▶ _The task_
Pick out every line of the material that contains the string "caesura" and copy each of those lines in full.

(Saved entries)
▬▬▬▬▬▬
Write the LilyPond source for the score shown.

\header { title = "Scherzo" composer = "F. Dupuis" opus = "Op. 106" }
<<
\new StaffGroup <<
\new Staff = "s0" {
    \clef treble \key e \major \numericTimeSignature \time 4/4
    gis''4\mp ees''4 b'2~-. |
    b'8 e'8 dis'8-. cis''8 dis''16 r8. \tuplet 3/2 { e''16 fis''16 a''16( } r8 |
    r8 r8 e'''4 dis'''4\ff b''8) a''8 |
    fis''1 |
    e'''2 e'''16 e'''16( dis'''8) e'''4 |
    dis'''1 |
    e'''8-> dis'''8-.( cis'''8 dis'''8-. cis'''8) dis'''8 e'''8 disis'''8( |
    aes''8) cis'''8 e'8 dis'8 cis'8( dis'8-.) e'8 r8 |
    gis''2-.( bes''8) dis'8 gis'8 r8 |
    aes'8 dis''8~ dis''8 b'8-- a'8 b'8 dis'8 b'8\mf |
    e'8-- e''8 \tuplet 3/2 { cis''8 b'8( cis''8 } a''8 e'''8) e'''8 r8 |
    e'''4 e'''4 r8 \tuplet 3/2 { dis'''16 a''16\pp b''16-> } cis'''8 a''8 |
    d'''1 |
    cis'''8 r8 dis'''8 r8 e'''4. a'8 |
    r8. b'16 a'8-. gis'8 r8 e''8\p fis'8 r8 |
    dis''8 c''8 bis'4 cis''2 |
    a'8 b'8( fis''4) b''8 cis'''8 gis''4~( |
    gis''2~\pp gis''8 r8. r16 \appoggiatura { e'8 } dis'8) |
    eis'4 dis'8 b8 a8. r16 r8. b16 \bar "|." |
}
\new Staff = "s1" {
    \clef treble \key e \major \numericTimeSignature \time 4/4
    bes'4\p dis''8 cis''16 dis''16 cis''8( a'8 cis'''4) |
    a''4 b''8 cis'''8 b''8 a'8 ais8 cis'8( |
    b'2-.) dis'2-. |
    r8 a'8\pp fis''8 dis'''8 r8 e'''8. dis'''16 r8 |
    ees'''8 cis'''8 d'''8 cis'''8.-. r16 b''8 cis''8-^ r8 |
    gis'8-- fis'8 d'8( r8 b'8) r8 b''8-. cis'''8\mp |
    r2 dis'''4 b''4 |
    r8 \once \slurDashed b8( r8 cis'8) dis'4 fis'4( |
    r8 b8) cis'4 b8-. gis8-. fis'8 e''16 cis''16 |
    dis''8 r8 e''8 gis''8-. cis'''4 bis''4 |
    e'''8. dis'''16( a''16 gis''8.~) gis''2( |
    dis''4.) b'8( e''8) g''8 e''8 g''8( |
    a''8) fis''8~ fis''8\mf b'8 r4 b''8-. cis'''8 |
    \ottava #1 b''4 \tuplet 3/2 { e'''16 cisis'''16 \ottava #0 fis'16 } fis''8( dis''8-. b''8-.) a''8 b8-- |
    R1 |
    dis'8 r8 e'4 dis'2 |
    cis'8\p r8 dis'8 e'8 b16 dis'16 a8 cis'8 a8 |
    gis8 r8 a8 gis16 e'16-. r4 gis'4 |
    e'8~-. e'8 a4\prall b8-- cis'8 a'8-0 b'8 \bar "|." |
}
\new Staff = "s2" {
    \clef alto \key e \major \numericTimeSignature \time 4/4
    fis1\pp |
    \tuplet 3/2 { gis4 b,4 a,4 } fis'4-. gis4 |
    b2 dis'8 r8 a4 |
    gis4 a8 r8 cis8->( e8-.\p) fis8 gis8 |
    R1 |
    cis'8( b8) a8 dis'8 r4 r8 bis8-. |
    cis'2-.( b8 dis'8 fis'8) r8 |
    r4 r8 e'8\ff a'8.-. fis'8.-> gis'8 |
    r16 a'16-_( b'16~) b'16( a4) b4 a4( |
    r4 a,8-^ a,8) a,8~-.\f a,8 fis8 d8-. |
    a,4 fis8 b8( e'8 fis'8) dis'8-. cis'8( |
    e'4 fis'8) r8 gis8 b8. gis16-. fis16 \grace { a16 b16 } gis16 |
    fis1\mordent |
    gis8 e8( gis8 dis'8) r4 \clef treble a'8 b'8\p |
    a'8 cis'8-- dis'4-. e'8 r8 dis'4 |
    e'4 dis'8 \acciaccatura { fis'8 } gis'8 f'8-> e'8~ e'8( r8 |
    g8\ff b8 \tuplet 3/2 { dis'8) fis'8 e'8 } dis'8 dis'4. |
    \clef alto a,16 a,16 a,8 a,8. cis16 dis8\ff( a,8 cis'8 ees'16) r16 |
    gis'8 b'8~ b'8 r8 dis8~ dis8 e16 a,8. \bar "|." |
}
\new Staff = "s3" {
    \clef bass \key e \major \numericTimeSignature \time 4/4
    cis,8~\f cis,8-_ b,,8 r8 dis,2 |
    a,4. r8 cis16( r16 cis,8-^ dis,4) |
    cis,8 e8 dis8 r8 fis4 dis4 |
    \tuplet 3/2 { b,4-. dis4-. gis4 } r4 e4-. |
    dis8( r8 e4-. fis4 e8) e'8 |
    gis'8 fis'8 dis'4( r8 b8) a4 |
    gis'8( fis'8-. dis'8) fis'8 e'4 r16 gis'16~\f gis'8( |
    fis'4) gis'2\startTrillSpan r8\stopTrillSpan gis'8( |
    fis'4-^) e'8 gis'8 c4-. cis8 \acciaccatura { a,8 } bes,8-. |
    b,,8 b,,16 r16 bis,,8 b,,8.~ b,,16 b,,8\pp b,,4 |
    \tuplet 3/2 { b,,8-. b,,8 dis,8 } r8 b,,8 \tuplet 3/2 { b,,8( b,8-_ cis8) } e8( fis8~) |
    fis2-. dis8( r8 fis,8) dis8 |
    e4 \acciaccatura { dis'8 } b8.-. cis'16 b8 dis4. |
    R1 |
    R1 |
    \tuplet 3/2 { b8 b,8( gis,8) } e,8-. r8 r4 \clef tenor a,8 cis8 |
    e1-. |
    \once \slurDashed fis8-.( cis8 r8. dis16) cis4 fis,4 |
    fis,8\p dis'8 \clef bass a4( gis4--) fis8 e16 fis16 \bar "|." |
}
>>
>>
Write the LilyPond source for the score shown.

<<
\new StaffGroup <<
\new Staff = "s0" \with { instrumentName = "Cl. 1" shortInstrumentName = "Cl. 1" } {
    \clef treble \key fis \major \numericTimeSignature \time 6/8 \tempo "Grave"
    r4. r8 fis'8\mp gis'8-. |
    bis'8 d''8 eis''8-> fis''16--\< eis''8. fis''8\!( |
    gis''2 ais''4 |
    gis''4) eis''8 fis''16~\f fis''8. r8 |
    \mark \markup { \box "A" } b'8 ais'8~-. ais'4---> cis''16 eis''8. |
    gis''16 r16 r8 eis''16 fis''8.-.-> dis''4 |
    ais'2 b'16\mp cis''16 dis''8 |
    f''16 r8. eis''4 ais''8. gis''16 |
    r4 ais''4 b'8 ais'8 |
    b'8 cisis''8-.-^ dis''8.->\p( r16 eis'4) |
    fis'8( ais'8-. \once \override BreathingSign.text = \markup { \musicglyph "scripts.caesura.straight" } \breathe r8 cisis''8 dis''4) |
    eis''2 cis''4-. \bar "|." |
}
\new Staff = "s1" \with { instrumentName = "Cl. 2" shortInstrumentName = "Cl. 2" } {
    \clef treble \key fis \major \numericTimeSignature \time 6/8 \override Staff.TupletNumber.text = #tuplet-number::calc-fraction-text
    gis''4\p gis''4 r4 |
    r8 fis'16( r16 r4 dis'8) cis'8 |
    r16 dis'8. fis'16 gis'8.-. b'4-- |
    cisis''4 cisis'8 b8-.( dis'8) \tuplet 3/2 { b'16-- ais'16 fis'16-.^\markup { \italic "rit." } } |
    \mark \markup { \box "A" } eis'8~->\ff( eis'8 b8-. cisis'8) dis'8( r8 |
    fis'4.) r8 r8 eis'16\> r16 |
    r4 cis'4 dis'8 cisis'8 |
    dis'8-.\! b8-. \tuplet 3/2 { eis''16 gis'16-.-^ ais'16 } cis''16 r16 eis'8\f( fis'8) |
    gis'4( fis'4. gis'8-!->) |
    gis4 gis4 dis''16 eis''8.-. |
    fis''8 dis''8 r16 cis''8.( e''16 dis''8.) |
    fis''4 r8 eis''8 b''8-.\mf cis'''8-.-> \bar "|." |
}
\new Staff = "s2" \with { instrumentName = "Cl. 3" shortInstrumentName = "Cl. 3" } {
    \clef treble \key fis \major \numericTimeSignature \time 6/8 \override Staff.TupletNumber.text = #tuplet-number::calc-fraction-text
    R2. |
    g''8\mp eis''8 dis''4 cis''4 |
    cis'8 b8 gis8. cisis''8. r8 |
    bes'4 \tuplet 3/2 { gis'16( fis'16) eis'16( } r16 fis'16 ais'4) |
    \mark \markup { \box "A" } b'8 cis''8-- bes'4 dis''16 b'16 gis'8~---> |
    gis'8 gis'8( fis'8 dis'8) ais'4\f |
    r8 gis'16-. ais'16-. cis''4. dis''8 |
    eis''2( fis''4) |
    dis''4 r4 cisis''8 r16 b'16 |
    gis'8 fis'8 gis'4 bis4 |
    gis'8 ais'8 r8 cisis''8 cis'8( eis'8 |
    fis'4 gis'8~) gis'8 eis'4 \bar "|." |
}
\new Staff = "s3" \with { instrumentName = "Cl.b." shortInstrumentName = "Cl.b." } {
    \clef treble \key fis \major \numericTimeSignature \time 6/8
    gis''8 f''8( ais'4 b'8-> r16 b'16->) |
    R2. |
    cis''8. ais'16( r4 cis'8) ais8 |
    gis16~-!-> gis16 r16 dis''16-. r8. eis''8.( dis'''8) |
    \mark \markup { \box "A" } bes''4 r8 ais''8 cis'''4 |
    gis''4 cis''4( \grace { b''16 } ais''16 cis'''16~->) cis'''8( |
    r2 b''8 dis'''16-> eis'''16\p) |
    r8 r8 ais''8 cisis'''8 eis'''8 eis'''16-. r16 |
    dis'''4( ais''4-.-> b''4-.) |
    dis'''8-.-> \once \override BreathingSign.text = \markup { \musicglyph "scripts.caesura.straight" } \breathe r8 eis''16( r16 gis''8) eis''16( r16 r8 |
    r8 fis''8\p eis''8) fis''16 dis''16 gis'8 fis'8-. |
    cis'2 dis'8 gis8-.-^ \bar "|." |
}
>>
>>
▬▬▬▬▬▬
▶ _Result of this task_
    fis'8( ais'8-. \once \override BreathingSign.text = \markup { \musicglyph "scripts.caesura.straight" } \breathe r8 cisis''8 dis''4) |
    dis'''8-.-> \once \override BreathingSign.text = \markup { \musicglyph "scripts.caesura.straight" } \breathe r8 eis''16( r16 gis''8) eis''16( r16 r8 |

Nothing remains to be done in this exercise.